The task: Copy the records from the line containing "frame (highlighted by a green box)." through the line containing "You are a pedestrian", swapping "curtain" for "drape" and leaving everything else unchanged. Leave out the pictures.

Extracted entries:
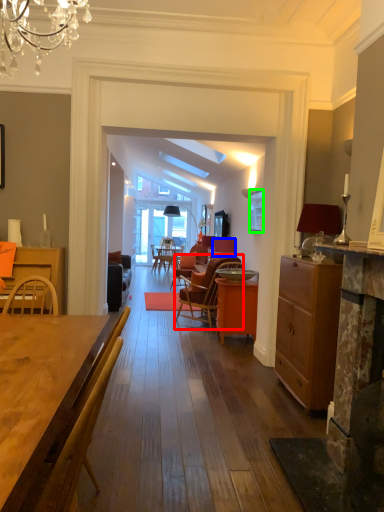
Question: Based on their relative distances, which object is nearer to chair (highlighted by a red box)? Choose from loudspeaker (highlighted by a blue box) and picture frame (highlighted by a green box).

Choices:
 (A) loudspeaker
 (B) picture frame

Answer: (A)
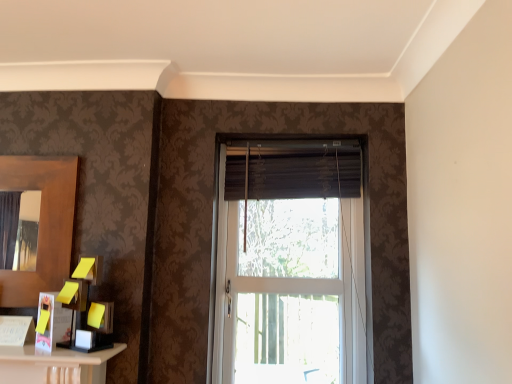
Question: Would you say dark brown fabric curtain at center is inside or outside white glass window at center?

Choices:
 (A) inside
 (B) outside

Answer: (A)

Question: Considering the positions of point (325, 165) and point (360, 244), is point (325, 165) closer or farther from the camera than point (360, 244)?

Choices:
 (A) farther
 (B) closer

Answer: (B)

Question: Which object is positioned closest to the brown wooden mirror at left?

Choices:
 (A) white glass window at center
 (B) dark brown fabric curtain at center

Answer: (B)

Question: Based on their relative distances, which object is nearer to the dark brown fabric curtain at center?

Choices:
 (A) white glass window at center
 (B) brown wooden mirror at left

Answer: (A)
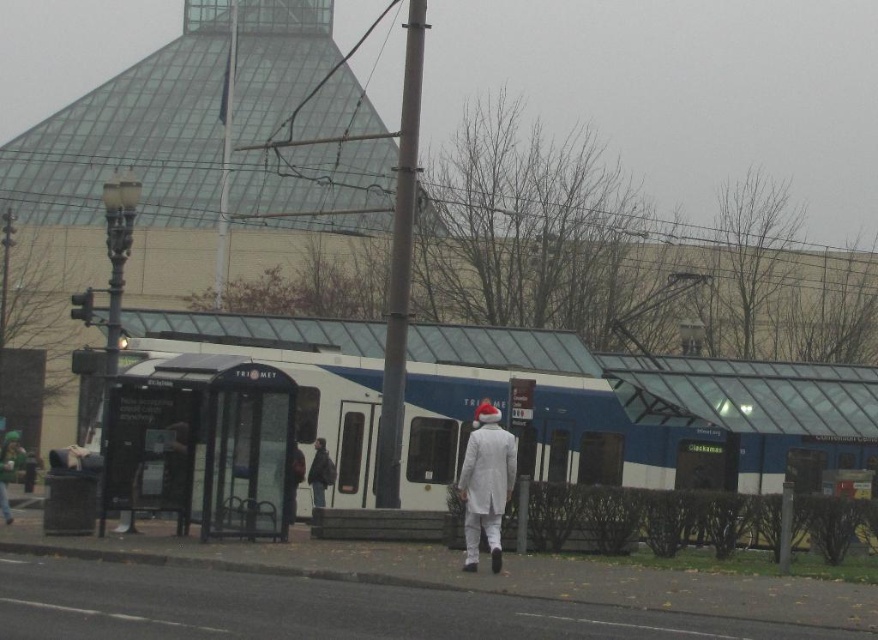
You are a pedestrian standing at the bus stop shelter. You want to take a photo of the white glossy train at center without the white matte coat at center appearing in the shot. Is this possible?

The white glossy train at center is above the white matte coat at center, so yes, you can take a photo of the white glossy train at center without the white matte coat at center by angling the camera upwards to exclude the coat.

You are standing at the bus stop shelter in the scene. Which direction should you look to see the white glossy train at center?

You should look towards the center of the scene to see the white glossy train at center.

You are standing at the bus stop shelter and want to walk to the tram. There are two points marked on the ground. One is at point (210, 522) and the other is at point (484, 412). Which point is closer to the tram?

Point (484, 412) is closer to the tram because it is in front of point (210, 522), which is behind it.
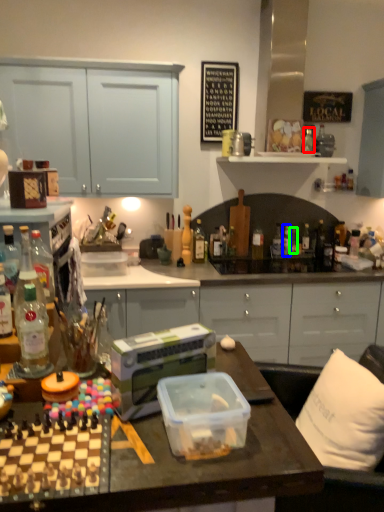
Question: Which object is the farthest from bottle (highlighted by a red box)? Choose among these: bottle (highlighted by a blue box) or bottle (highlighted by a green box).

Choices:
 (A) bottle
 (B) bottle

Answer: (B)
* * *
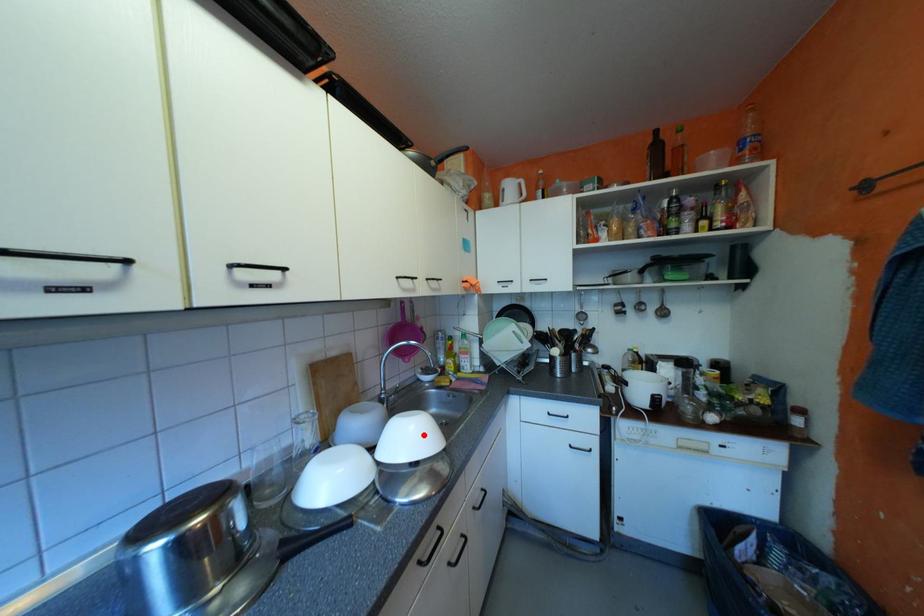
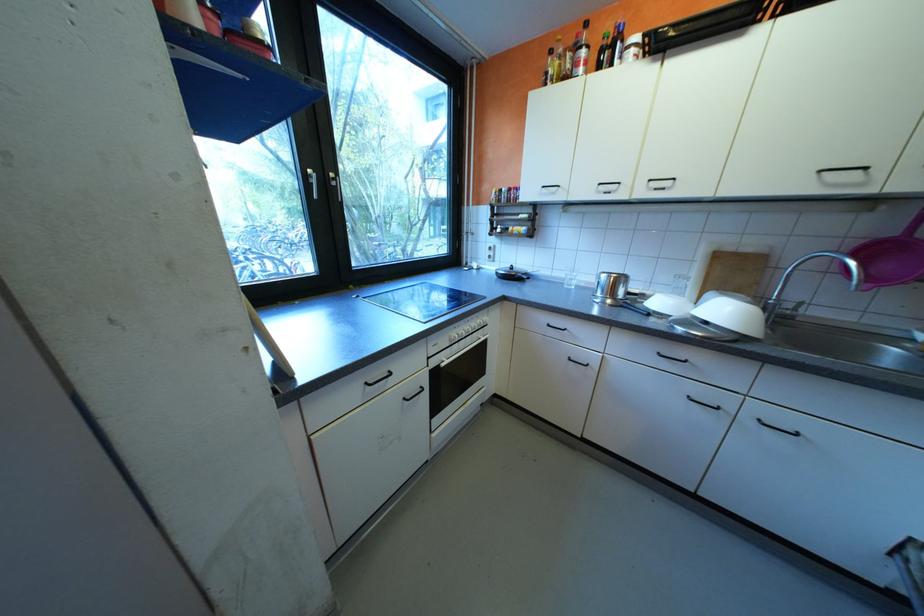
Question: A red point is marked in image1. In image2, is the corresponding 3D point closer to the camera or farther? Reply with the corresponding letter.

Solved problem:
Question: Based on their relative distances, which object is nearer to chair (highlighted by a red box)? Choose from loudspeaker (highlighted by a blue box) and picture frame (highlighted by a green box).

Choices:
 (A) loudspeaker
 (B) picture frame

Answer: (A)
Question: Would you say dark brown fabric drape at center is inside or outside white glass window at center?

Choices:
 (A) inside
 (B) outside

Answer: (A)

Question: Considering the positions of point (325, 165) and point (360, 244), is point (325, 165) closer or farther from the camera than point (360, 244)?

Choices:
 (A) farther
 (B) closer

Answer: (B)

Question: Which object is positioned closest to the brown wooden mirror at left?

Choices:
 (A) white glass window at center
 (B) dark brown fabric drape at center

Answer: (B)

Question: Based on their relative distances, which object is nearer to the dark brown fabric drape at center?

Choices:
 (A) white glass window at center
 (B) brown wooden mirror at left

Answer: (A)
You are a pedestrian standing at the bus stop shelter. You want to take a photo of the white glossy train at center without the white matte coat at center appearing in the shot. Is this possible?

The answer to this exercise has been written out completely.